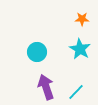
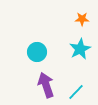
cyan star: rotated 15 degrees clockwise
purple arrow: moved 2 px up
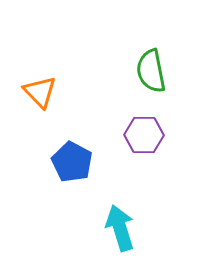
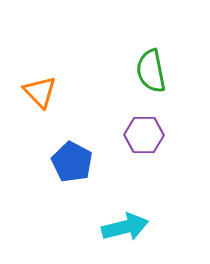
cyan arrow: moved 5 px right, 1 px up; rotated 93 degrees clockwise
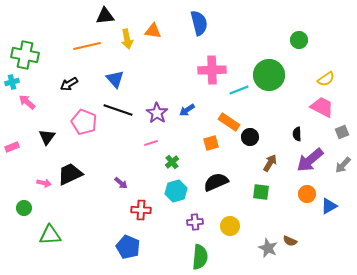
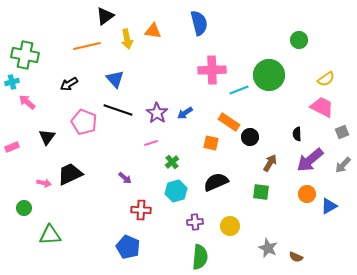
black triangle at (105, 16): rotated 30 degrees counterclockwise
blue arrow at (187, 110): moved 2 px left, 3 px down
orange square at (211, 143): rotated 28 degrees clockwise
purple arrow at (121, 183): moved 4 px right, 5 px up
brown semicircle at (290, 241): moved 6 px right, 16 px down
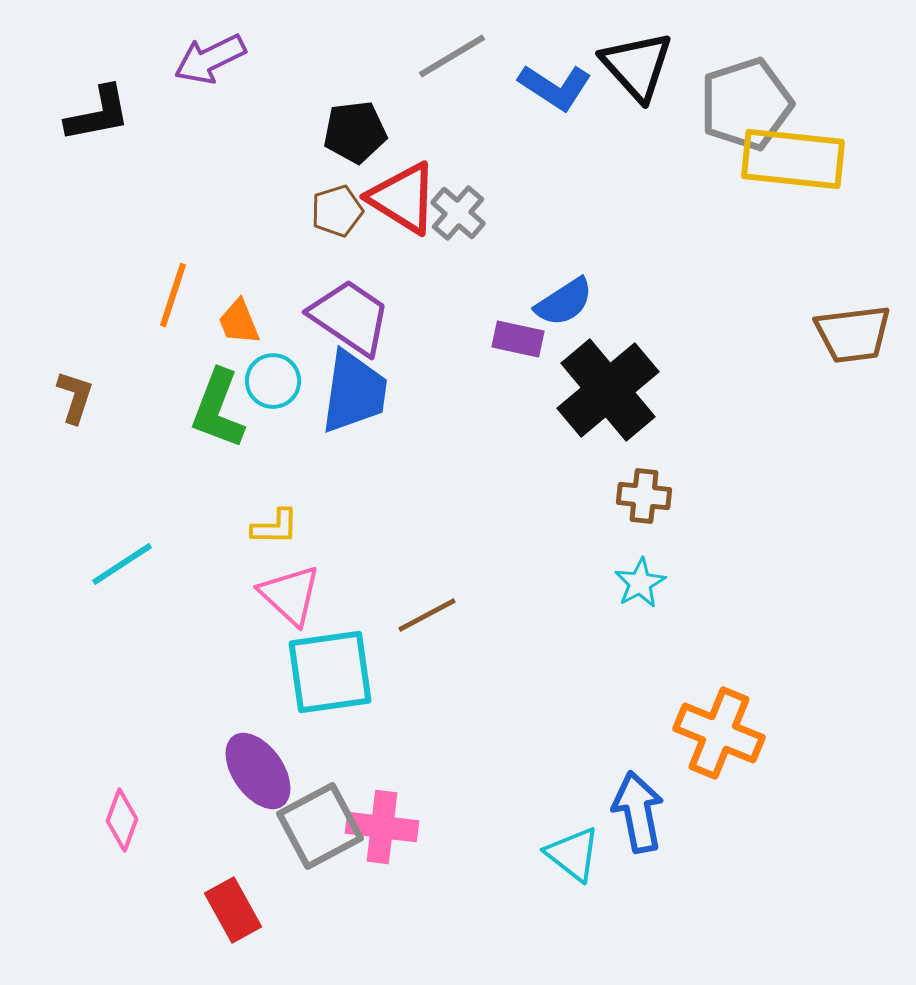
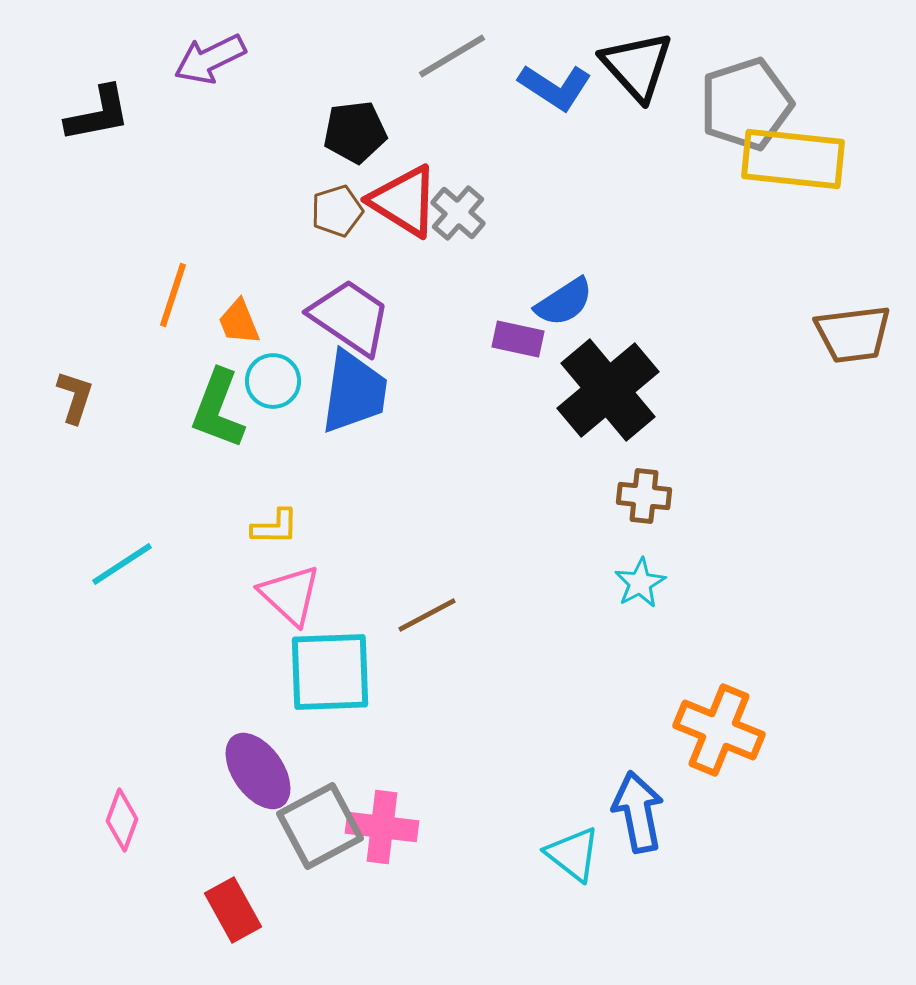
red triangle: moved 1 px right, 3 px down
cyan square: rotated 6 degrees clockwise
orange cross: moved 3 px up
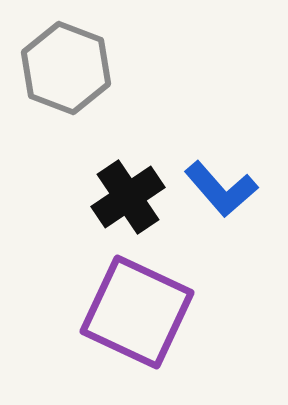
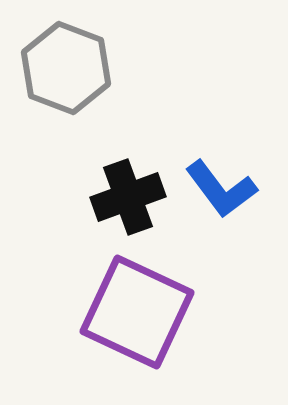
blue L-shape: rotated 4 degrees clockwise
black cross: rotated 14 degrees clockwise
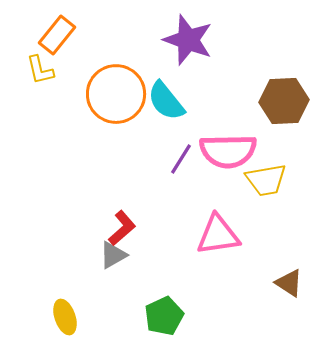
....
SHORT TASK
Print every line of the entries above, from the line containing "blue L-shape: rotated 4 degrees clockwise" down to the end of the entries, including that line and omitting any pictures.

RESPONSE TO THIS EXERCISE
blue L-shape: rotated 4 degrees clockwise
black cross: rotated 14 degrees clockwise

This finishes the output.